- [Input]
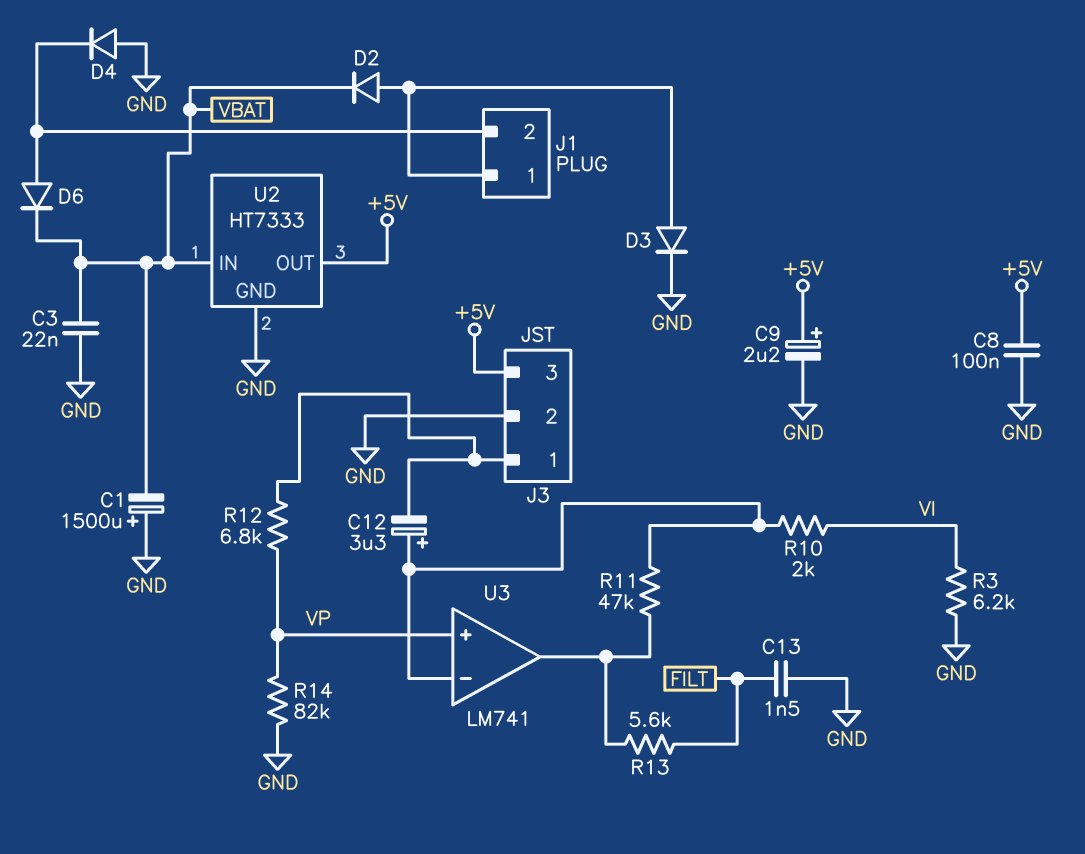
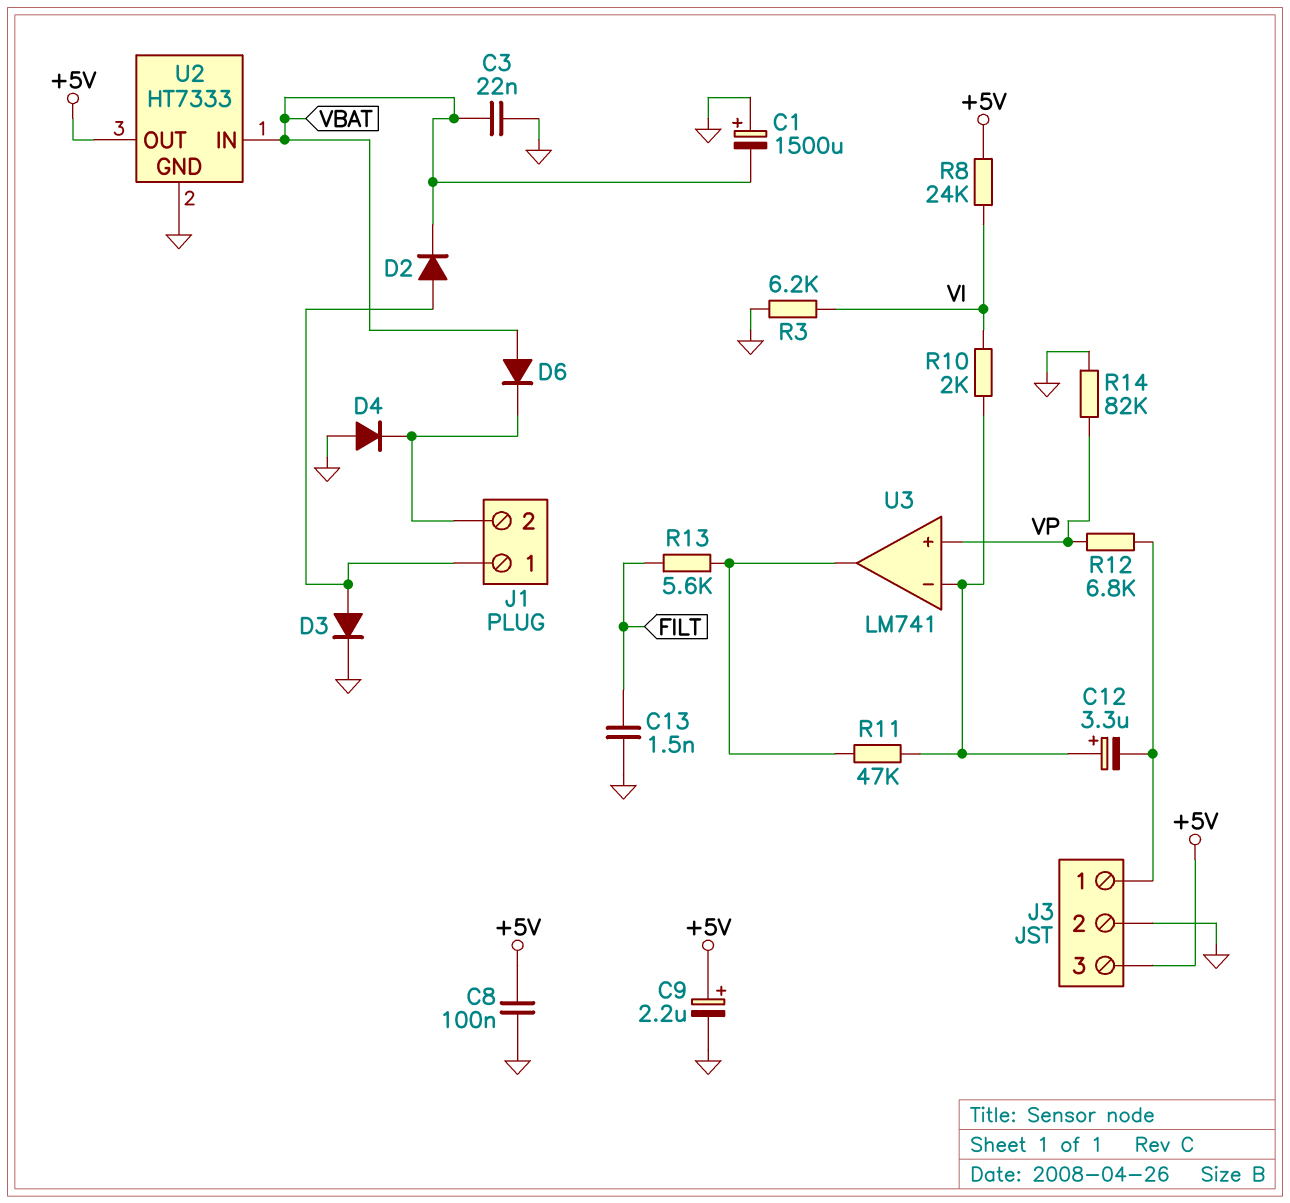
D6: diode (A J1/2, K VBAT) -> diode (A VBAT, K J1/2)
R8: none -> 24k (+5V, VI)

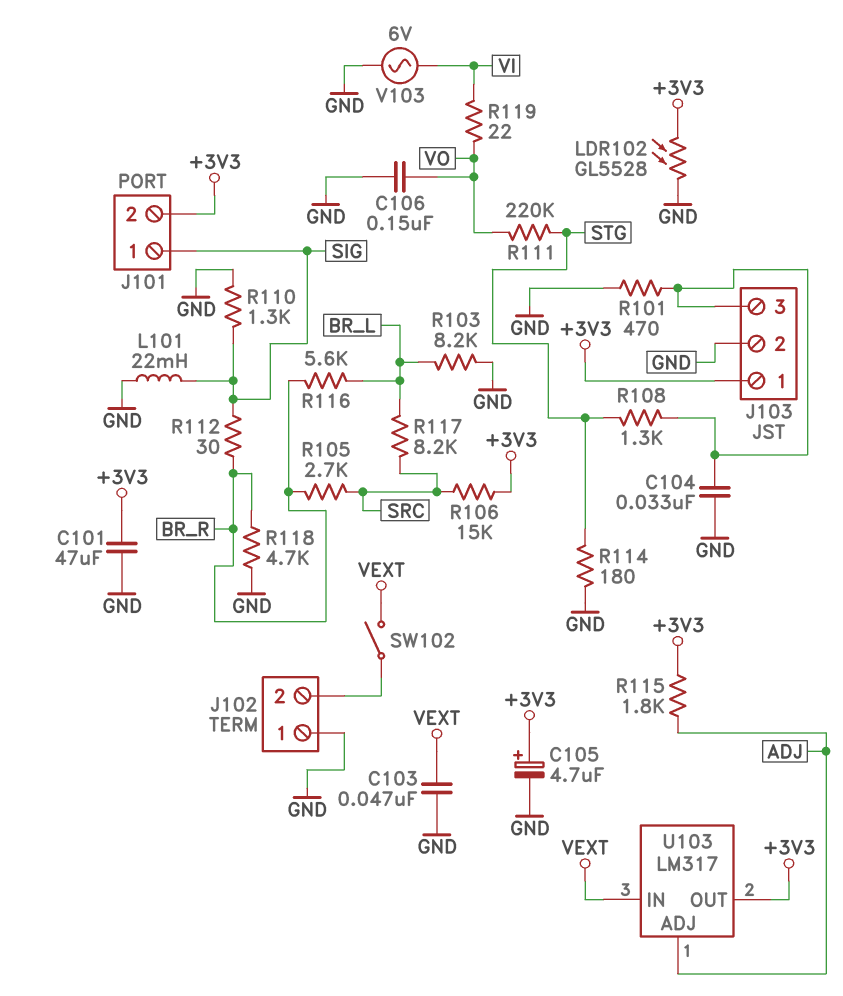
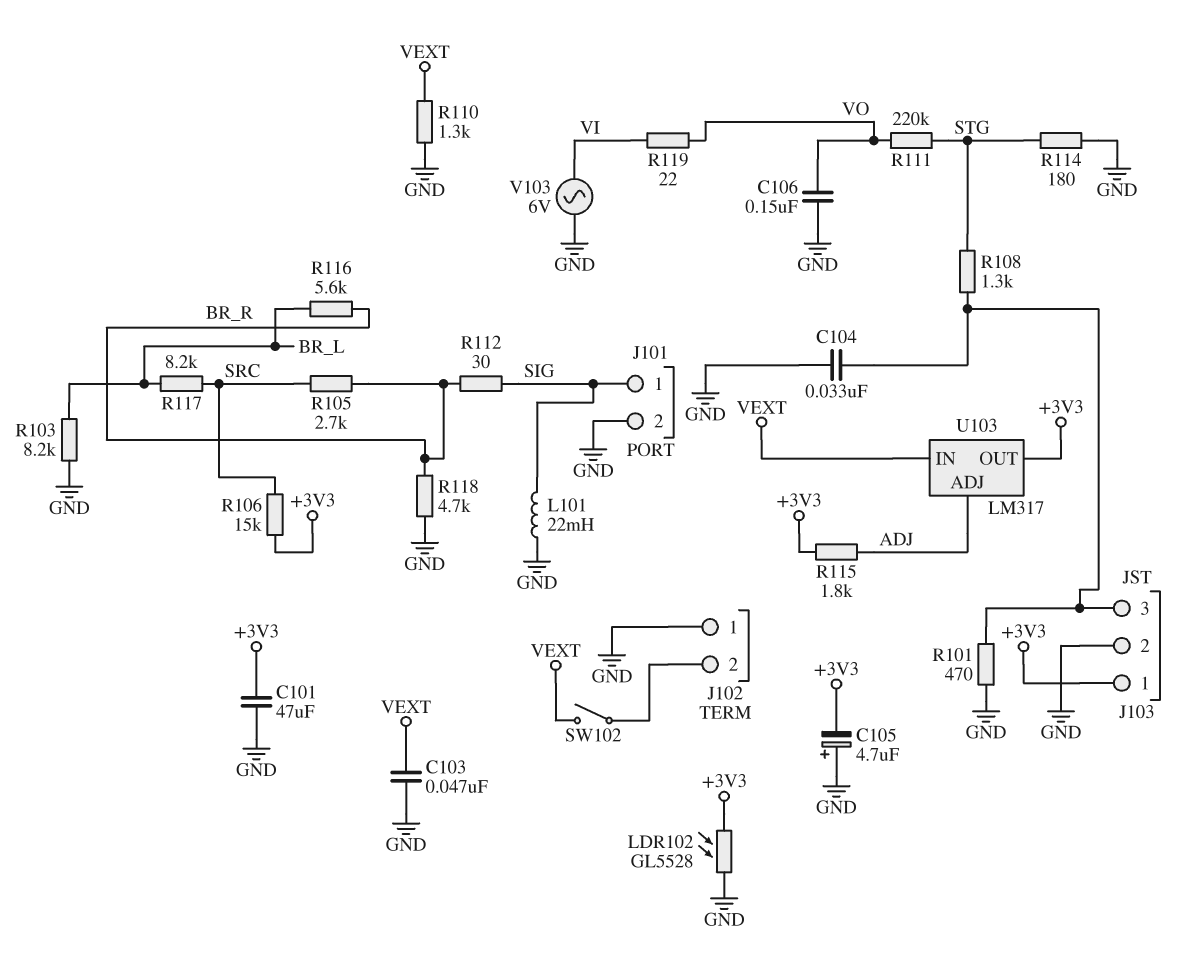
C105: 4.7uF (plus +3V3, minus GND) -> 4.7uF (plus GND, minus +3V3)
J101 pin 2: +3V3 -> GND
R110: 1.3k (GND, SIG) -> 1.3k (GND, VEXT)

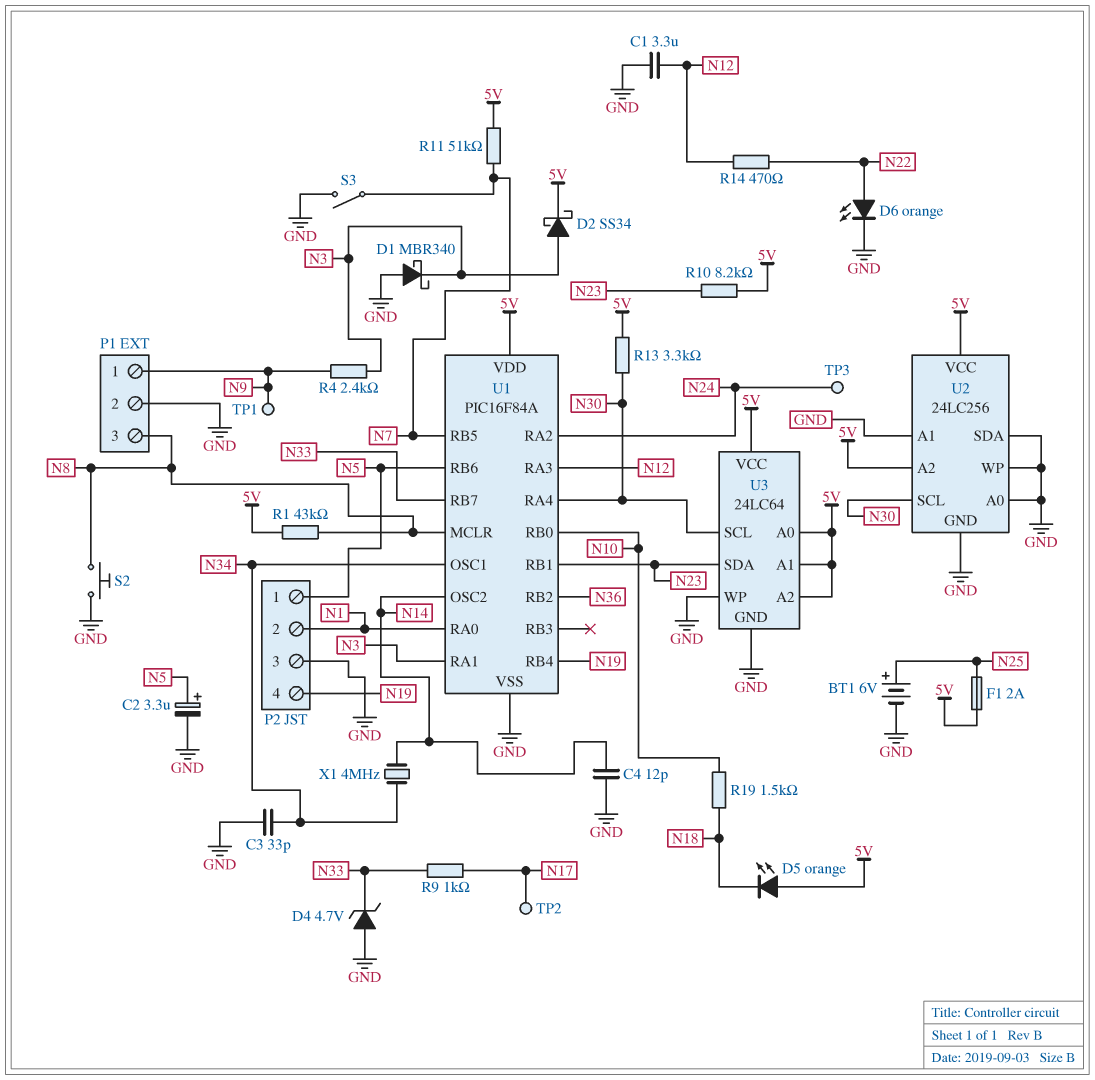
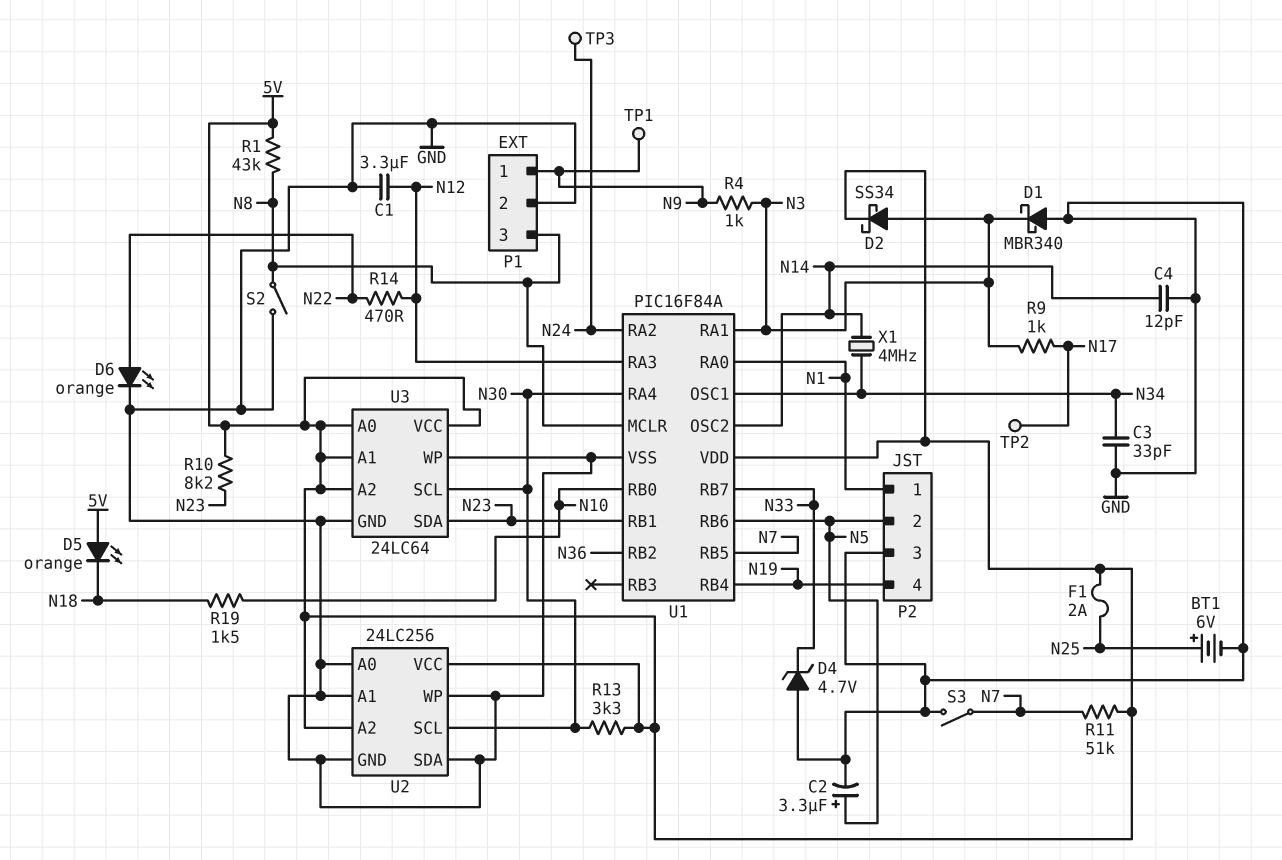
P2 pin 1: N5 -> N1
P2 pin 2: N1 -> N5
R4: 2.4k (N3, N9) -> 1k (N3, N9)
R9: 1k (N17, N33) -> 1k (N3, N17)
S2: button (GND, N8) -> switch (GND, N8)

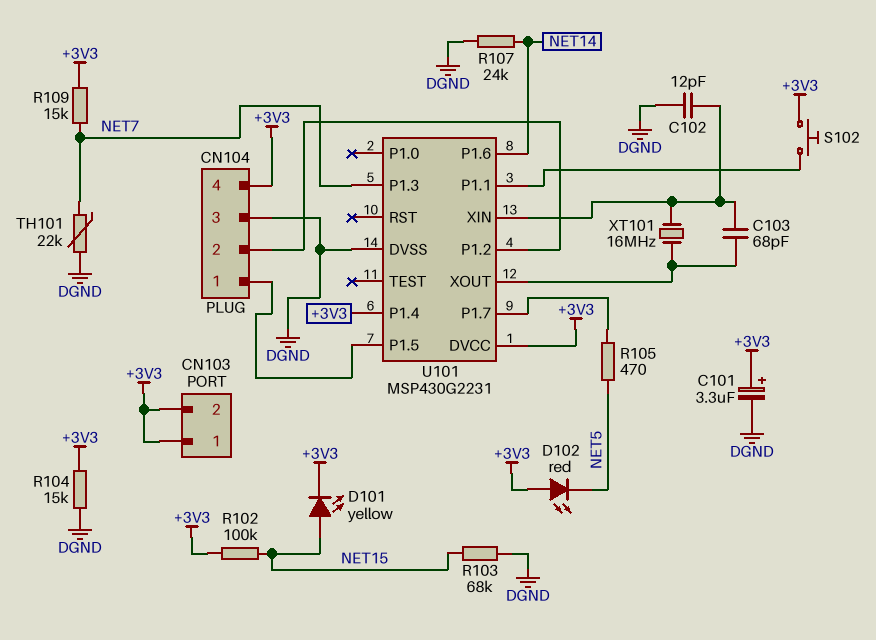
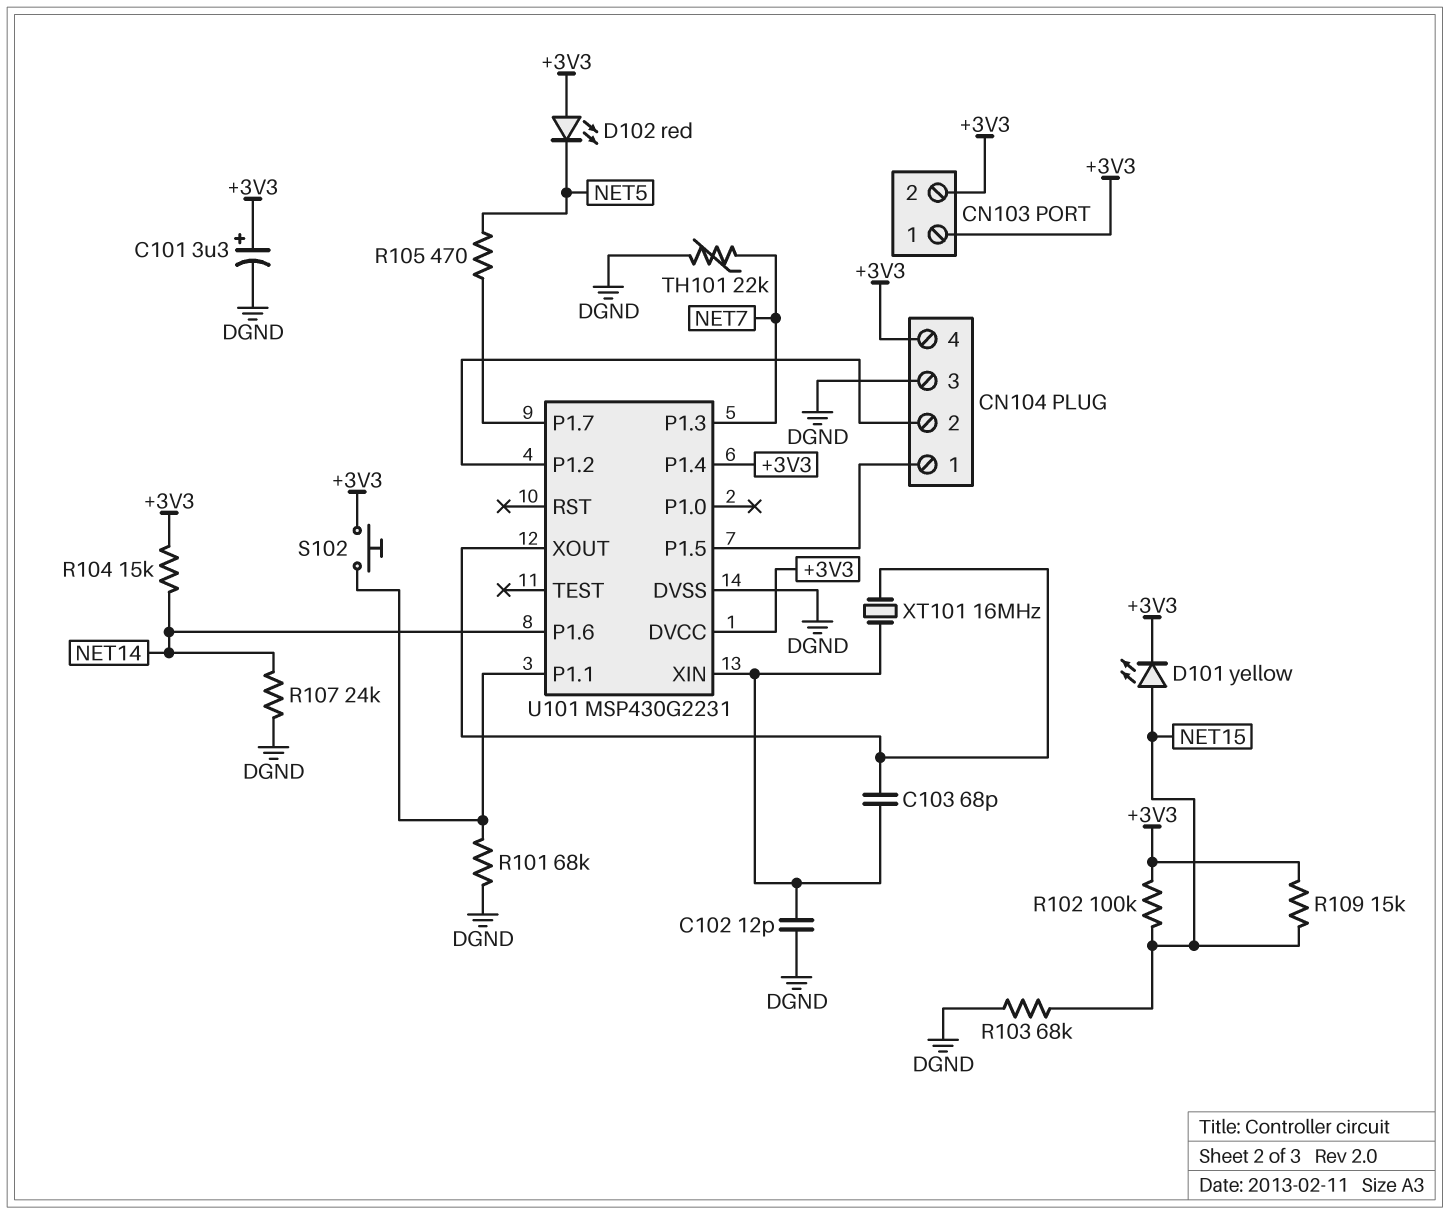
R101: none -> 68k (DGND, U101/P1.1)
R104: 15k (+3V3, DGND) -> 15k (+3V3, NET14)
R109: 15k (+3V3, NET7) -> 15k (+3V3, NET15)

- [Activity] Set down the records precisely as they appear. Any picture stays out.

- [Written answer]
D6: diode (A J1/2, K VBAT) -> diode (A VBAT, K J1/2)
R8: none -> 24k (+5V, VI)

C105: 4.7uF (plus +3V3, minus GND) -> 4.7uF (plus GND, minus +3V3)
J101 pin 2: +3V3 -> GND
R110: 1.3k (GND, SIG) -> 1.3k (GND, VEXT)

P2 pin 1: N5 -> N1
P2 pin 2: N1 -> N5
R4: 2.4k (N3, N9) -> 1k (N3, N9)
R9: 1k (N17, N33) -> 1k (N3, N17)
S2: button (GND, N8) -> switch (GND, N8)

R101: none -> 68k (DGND, U101/P1.1)
R104: 15k (+3V3, DGND) -> 15k (+3V3, NET14)
R109: 15k (+3V3, NET7) -> 15k (+3V3, NET15)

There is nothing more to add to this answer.